• [REQUIRED ACTION]: Go through the data and copy every line in which "GREY" appears.

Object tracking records
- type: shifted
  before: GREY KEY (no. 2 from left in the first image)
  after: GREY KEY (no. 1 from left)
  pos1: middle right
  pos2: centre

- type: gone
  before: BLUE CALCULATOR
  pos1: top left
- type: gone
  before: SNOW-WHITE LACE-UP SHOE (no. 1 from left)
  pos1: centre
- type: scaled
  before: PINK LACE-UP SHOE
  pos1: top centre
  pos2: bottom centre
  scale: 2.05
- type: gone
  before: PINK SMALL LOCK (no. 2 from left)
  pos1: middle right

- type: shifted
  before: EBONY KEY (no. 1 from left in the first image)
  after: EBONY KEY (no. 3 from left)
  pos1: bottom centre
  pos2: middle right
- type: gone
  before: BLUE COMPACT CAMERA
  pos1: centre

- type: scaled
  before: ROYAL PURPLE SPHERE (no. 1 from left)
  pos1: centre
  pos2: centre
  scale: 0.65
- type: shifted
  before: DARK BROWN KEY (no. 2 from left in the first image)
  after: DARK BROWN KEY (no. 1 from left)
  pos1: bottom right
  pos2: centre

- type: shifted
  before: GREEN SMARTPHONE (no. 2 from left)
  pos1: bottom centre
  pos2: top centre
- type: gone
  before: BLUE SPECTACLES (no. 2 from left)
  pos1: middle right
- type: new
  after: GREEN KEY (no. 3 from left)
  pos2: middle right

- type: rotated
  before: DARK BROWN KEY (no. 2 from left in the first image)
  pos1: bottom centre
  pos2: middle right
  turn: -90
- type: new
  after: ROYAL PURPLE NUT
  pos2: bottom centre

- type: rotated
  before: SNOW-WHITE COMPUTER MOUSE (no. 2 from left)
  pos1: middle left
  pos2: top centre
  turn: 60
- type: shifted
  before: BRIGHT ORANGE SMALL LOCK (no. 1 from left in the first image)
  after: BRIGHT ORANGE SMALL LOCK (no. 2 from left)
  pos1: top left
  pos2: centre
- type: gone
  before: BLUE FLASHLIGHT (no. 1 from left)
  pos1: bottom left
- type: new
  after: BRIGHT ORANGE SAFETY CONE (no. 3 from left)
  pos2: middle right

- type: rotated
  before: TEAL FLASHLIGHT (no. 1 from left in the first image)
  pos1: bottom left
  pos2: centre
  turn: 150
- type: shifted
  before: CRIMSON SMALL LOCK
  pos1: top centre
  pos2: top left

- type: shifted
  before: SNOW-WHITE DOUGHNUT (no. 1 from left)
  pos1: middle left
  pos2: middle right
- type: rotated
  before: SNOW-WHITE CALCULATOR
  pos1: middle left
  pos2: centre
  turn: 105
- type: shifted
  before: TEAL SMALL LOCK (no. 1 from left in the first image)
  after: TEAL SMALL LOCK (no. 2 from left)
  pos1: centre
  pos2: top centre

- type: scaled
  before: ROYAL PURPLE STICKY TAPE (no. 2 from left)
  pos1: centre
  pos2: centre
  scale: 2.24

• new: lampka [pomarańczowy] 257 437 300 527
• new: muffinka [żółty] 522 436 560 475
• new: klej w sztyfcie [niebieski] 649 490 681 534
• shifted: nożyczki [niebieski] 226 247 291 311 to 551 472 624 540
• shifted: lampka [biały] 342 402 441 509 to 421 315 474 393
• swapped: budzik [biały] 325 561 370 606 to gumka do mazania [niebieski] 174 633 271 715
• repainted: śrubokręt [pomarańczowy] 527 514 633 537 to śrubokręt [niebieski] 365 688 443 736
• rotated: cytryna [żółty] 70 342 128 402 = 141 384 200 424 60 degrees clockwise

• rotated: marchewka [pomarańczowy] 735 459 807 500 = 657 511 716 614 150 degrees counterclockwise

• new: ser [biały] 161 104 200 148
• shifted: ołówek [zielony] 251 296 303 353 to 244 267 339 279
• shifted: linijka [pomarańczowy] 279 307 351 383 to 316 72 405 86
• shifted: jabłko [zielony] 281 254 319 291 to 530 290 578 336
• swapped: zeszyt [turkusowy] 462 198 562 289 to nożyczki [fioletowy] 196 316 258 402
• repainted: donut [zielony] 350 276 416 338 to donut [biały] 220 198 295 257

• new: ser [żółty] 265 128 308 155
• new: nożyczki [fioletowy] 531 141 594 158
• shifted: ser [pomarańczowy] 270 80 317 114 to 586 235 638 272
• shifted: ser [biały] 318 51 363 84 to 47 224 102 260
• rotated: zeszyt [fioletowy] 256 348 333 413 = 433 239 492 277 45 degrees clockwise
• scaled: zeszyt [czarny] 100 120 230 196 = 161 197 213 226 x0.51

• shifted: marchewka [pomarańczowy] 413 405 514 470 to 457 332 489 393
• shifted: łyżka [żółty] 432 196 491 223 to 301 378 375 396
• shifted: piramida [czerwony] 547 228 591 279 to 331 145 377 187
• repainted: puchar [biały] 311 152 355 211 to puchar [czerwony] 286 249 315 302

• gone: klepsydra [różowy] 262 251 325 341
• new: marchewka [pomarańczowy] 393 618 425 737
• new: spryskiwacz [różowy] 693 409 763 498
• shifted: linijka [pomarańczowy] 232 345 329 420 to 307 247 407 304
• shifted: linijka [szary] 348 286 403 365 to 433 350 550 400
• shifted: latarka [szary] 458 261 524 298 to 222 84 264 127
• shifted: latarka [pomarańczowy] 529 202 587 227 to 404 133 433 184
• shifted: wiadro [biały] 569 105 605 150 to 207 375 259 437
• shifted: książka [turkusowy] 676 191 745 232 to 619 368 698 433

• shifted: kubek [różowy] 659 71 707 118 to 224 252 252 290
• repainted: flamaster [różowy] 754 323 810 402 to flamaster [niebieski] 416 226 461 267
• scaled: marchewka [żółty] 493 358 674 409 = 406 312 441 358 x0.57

• [OUTPUT FOR THIS EXERCISE]:
  before: GREY KEY (no. 2 from left in the first image)
  after: GREY KEY (no. 1 from left)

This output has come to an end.